'''

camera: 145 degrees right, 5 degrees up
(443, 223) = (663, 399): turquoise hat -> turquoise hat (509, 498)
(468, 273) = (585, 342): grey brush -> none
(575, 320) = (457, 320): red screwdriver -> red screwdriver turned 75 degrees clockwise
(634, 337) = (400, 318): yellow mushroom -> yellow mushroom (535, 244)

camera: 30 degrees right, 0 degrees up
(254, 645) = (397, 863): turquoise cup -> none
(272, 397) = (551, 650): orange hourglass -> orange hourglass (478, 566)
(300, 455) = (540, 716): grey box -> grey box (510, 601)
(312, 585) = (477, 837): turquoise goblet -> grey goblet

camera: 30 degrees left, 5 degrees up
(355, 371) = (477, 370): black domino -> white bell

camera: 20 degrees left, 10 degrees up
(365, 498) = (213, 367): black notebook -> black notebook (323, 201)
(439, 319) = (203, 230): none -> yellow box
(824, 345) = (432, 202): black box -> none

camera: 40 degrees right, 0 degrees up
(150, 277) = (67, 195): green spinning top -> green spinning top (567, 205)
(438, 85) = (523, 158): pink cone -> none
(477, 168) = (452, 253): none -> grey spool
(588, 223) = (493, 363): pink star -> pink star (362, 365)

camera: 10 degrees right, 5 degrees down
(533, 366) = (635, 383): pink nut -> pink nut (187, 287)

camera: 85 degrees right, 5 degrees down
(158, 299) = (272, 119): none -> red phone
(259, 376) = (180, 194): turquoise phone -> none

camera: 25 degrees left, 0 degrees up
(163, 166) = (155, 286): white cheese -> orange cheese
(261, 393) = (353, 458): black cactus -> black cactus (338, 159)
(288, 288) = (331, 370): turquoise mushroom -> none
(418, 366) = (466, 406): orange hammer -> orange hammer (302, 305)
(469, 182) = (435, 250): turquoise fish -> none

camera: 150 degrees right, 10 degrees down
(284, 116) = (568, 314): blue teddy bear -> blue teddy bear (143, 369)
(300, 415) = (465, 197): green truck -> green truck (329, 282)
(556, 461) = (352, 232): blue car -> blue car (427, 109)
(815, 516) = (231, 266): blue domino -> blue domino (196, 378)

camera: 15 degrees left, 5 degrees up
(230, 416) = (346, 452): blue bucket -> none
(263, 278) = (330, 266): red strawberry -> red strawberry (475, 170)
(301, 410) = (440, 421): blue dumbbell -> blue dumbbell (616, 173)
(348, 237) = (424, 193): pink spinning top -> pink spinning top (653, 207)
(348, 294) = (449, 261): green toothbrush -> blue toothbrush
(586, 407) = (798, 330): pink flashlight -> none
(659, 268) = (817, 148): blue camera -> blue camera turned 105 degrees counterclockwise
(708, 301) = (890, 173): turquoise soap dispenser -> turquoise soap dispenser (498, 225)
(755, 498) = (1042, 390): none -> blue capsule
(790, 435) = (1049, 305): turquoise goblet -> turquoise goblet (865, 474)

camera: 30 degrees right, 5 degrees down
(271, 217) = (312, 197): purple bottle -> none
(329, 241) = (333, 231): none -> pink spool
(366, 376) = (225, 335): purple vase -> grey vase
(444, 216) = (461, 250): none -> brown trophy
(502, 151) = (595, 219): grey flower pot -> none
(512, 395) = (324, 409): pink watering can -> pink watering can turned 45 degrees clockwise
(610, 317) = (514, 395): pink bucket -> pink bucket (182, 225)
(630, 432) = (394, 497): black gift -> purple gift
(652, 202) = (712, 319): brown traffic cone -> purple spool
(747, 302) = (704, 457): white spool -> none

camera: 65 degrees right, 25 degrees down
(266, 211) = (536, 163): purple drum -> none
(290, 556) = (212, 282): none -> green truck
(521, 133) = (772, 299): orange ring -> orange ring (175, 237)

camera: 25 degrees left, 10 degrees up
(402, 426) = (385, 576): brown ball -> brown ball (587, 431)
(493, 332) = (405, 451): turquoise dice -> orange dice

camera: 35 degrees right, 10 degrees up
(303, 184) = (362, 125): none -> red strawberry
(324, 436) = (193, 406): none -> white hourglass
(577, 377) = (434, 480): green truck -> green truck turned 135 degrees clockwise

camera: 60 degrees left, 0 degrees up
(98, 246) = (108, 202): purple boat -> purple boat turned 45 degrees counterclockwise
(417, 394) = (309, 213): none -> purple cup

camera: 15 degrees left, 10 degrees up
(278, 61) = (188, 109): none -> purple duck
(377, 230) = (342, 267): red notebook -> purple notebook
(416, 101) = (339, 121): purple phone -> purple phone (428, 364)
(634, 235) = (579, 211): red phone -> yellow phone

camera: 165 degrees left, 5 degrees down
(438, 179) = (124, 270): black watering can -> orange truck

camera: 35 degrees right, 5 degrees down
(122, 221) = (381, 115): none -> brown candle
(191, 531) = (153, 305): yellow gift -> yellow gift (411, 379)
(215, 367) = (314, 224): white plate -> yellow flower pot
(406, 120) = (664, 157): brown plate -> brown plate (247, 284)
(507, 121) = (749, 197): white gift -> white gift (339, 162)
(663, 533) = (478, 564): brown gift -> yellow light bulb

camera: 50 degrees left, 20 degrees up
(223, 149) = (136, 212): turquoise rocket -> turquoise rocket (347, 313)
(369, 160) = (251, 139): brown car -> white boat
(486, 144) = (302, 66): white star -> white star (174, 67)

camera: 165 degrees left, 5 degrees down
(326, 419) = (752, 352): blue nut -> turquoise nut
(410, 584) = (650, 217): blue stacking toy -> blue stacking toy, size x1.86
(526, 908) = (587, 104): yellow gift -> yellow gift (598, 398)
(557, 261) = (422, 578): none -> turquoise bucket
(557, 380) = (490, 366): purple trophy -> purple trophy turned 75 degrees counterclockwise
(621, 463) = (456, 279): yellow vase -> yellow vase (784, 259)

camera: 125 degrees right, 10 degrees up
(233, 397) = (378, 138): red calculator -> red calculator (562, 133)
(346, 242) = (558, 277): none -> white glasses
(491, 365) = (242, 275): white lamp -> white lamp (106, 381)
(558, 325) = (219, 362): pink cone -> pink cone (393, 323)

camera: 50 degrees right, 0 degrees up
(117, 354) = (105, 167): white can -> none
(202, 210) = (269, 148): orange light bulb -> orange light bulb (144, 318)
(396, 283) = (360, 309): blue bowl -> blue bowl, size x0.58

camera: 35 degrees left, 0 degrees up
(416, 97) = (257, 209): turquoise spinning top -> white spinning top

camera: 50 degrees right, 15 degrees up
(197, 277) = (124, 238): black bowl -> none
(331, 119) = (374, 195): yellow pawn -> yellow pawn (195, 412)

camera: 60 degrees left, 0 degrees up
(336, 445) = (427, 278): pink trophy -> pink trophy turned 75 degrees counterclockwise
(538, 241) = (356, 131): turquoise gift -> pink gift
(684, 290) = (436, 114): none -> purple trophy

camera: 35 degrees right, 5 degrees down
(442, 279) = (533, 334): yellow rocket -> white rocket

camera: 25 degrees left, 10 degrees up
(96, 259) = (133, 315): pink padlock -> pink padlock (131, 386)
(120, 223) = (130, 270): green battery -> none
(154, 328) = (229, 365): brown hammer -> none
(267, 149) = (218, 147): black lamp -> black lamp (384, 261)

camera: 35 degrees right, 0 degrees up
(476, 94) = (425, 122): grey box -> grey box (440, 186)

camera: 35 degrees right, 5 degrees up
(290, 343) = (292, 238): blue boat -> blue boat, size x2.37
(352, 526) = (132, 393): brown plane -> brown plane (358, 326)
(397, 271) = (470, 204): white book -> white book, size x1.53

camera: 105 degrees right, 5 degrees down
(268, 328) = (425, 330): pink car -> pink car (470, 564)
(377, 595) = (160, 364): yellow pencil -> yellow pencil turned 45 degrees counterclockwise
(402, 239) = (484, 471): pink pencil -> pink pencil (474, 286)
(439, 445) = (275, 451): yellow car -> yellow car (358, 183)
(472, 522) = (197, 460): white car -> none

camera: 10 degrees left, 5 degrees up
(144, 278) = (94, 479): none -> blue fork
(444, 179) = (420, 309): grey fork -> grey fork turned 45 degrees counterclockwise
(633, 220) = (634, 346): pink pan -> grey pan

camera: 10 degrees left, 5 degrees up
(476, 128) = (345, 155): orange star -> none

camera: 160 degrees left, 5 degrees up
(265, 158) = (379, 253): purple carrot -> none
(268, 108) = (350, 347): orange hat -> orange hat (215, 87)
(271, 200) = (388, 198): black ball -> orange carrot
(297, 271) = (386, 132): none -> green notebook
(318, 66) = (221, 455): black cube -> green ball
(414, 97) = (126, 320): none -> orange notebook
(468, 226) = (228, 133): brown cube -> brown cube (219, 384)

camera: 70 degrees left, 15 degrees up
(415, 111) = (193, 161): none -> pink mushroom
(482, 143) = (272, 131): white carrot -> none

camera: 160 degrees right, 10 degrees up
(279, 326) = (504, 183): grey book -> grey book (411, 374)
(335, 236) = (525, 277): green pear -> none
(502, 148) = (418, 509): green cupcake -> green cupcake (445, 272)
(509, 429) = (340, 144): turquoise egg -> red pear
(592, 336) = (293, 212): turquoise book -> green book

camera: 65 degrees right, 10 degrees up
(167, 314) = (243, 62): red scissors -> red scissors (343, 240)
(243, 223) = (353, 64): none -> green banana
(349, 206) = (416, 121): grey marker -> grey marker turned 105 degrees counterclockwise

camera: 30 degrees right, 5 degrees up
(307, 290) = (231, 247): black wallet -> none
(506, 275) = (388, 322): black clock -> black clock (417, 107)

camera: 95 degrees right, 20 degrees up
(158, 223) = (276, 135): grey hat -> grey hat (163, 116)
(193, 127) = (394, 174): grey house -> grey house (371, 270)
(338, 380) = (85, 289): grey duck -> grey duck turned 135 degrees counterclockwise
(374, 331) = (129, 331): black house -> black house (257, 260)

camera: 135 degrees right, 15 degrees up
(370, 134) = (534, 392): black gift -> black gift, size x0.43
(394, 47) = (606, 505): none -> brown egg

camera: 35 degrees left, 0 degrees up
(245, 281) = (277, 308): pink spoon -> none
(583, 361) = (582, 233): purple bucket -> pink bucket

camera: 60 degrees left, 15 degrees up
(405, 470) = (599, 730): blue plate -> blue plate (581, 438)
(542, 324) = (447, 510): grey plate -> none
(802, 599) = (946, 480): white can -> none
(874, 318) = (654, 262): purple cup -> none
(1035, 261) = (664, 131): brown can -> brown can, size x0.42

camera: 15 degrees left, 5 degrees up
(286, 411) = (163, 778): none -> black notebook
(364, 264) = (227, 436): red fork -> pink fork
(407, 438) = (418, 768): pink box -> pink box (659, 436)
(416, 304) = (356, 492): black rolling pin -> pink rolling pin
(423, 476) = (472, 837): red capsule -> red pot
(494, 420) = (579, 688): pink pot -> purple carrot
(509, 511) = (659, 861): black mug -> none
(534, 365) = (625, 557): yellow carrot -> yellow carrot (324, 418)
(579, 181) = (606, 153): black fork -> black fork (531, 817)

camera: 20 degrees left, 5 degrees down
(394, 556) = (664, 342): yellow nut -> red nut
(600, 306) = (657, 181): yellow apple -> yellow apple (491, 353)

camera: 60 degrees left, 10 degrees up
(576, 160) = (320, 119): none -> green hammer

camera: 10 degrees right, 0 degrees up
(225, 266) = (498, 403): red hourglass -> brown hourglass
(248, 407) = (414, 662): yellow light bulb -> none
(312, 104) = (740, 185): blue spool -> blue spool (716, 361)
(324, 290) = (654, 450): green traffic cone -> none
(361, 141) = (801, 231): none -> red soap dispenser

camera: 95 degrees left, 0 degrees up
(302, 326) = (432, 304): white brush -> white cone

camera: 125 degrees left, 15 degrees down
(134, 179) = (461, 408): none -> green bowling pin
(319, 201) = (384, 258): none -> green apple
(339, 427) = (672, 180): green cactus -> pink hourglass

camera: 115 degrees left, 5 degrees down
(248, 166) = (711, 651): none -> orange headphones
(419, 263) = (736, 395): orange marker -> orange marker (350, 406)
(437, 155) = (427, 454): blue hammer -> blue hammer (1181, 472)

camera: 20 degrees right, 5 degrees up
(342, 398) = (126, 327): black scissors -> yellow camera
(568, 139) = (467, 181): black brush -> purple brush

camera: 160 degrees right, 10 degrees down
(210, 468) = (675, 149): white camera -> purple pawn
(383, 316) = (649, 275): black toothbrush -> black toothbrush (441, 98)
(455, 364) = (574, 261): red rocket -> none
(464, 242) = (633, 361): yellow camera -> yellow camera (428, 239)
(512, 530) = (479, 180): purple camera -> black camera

'''

Work request ->
Set down exactly the lines above that run from the start of the listing to the line with "camera: 40 degrees right, 0 degrees up". Leave out every later line.

Task output ->
camera: 145 degrees right, 5 degrees up
(443, 223) = (663, 399): turquoise hat -> turquoise hat (509, 498)
(468, 273) = (585, 342): grey brush -> none
(575, 320) = (457, 320): red screwdriver -> red screwdriver turned 75 degrees clockwise
(634, 337) = (400, 318): yellow mushroom -> yellow mushroom (535, 244)

camera: 30 degrees right, 0 degrees up
(254, 645) = (397, 863): turquoise cup -> none
(272, 397) = (551, 650): orange hourglass -> orange hourglass (478, 566)
(300, 455) = (540, 716): grey box -> grey box (510, 601)
(312, 585) = (477, 837): turquoise goblet -> grey goblet

camera: 30 degrees left, 5 degrees up
(355, 371) = (477, 370): black domino -> white bell

camera: 20 degrees left, 10 degrees up
(365, 498) = (213, 367): black notebook -> black notebook (323, 201)
(439, 319) = (203, 230): none -> yellow box
(824, 345) = (432, 202): black box -> none

camera: 40 degrees right, 0 degrees up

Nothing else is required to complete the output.